## TASK TO CARRY OUT
The listing is to be transcribed in full, with its images left out.

## STORED DATA
++++++++++++++++++++

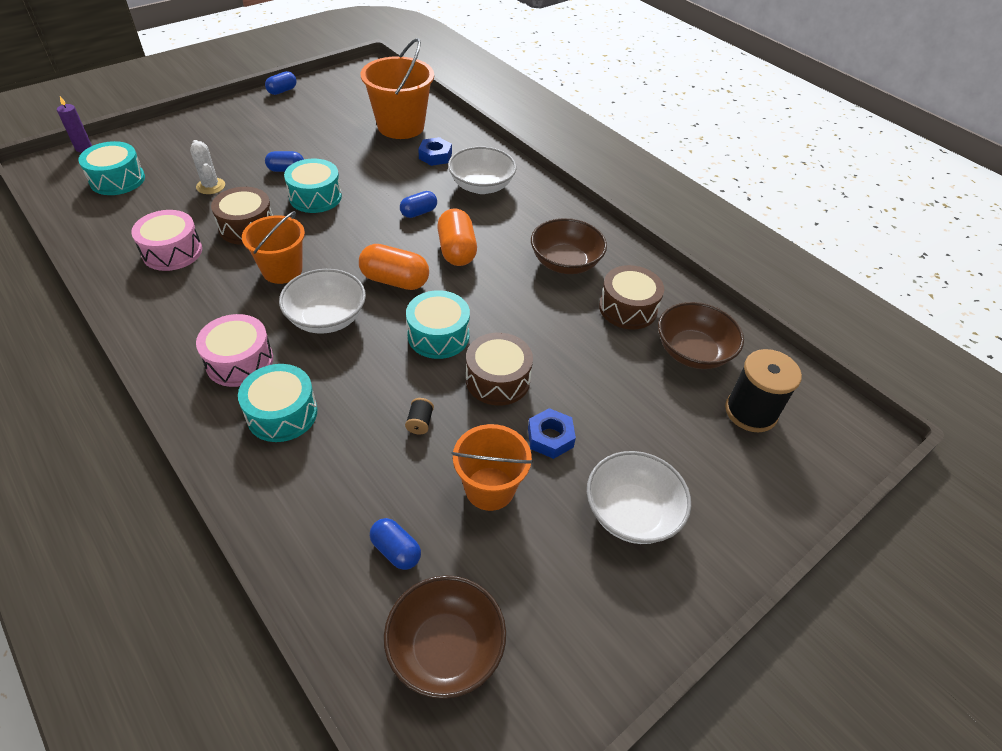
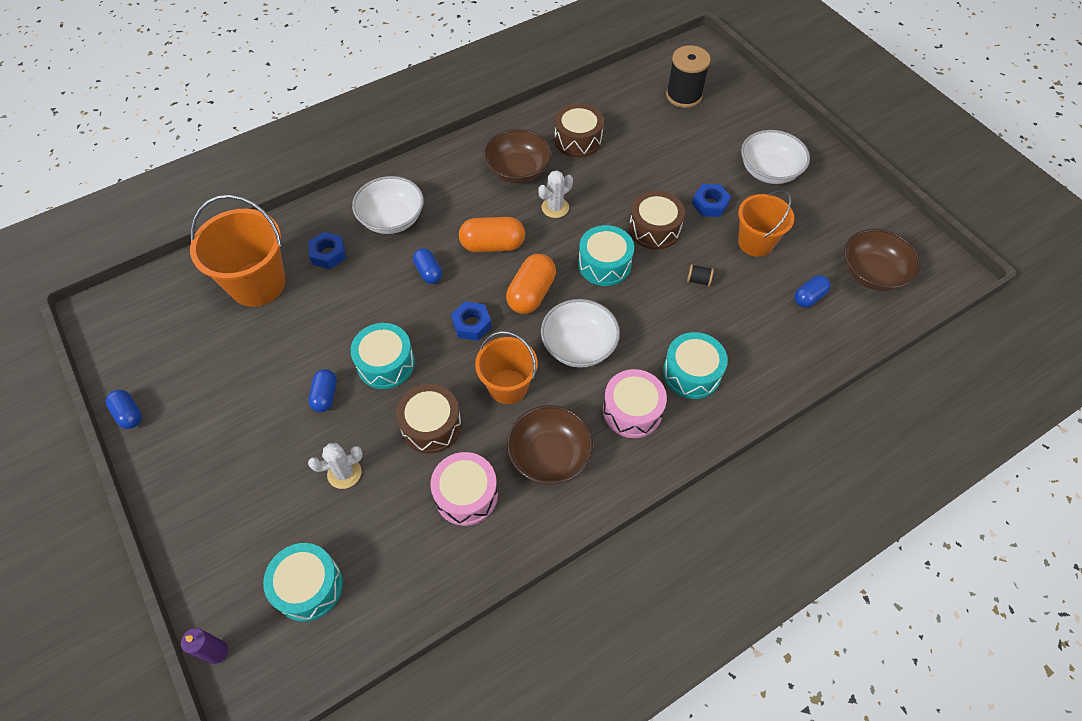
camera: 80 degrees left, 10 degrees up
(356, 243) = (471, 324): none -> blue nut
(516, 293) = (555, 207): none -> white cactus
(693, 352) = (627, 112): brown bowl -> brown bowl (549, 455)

++++++++++++++++++++

## REPLY
camera: 80 degrees left, 10 degrees up
(356, 243) = (471, 324): none -> blue nut
(516, 293) = (555, 207): none -> white cactus
(693, 352) = (627, 112): brown bowl -> brown bowl (549, 455)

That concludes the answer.